Task item: Before answering, work out how many lines below contain the string "fork"; the reply is that number alone.

Entries shown:
---

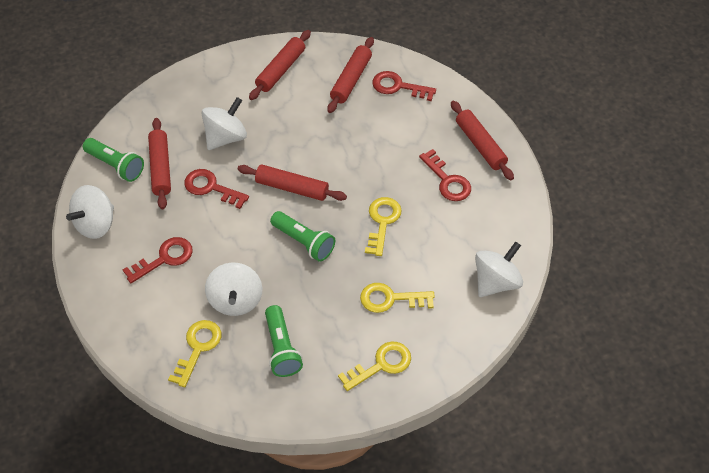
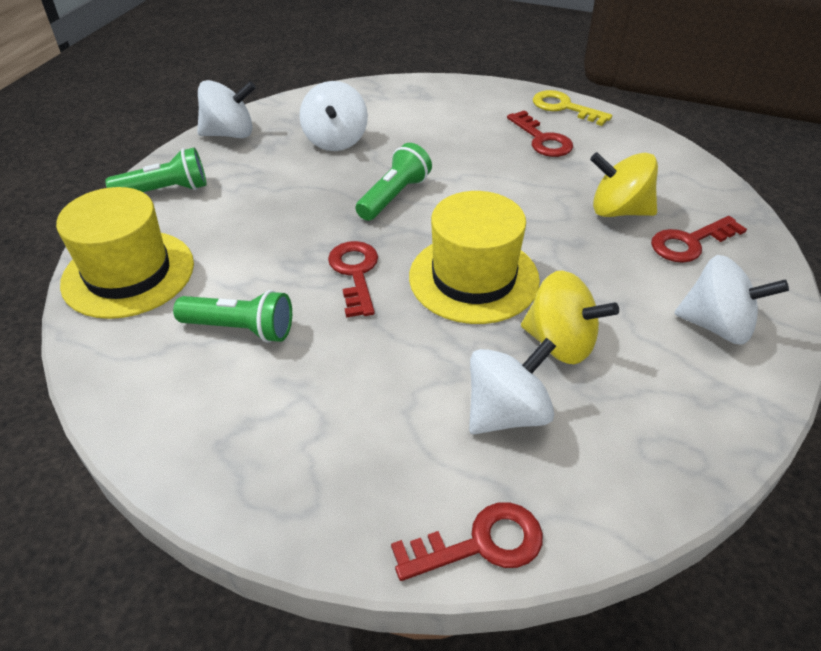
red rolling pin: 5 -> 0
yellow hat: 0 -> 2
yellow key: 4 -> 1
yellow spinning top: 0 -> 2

---

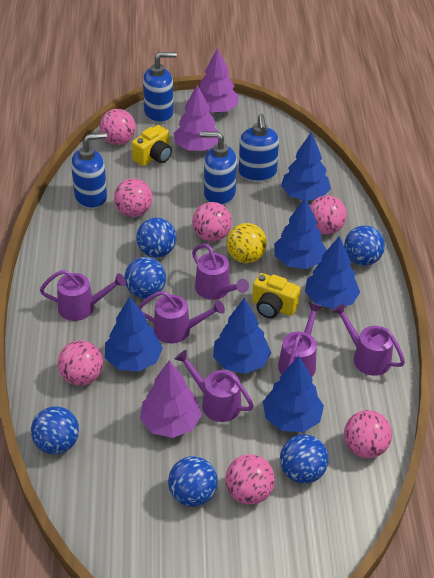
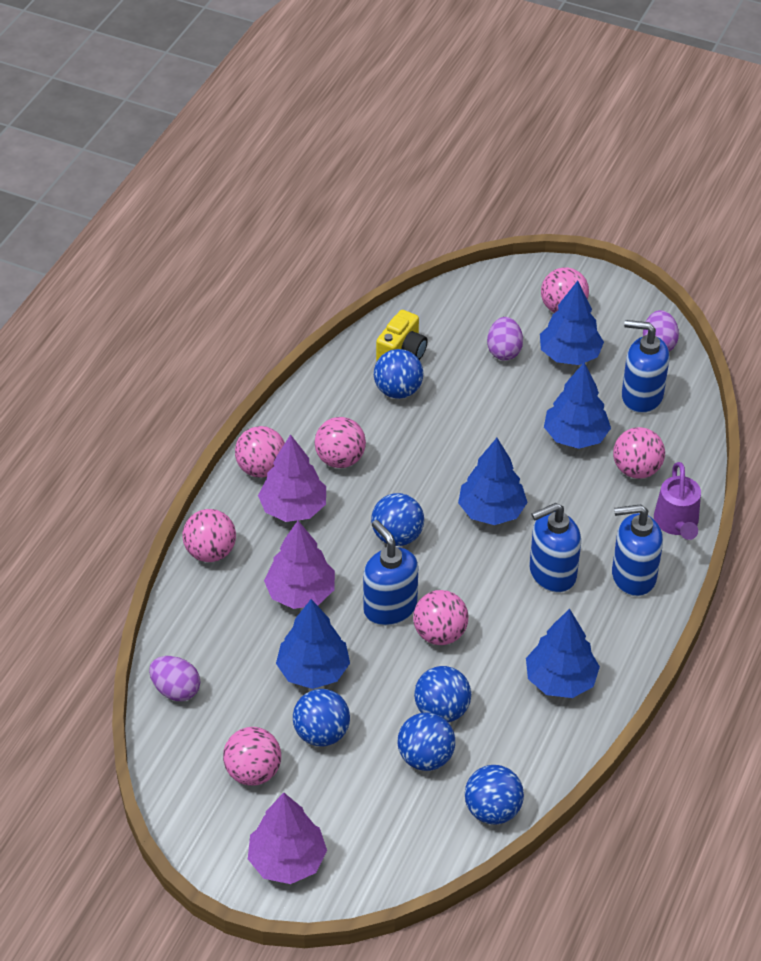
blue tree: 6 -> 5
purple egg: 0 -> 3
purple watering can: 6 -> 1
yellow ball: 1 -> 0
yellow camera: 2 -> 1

---

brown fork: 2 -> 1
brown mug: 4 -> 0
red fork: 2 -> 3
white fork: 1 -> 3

---

Exercise solution: 3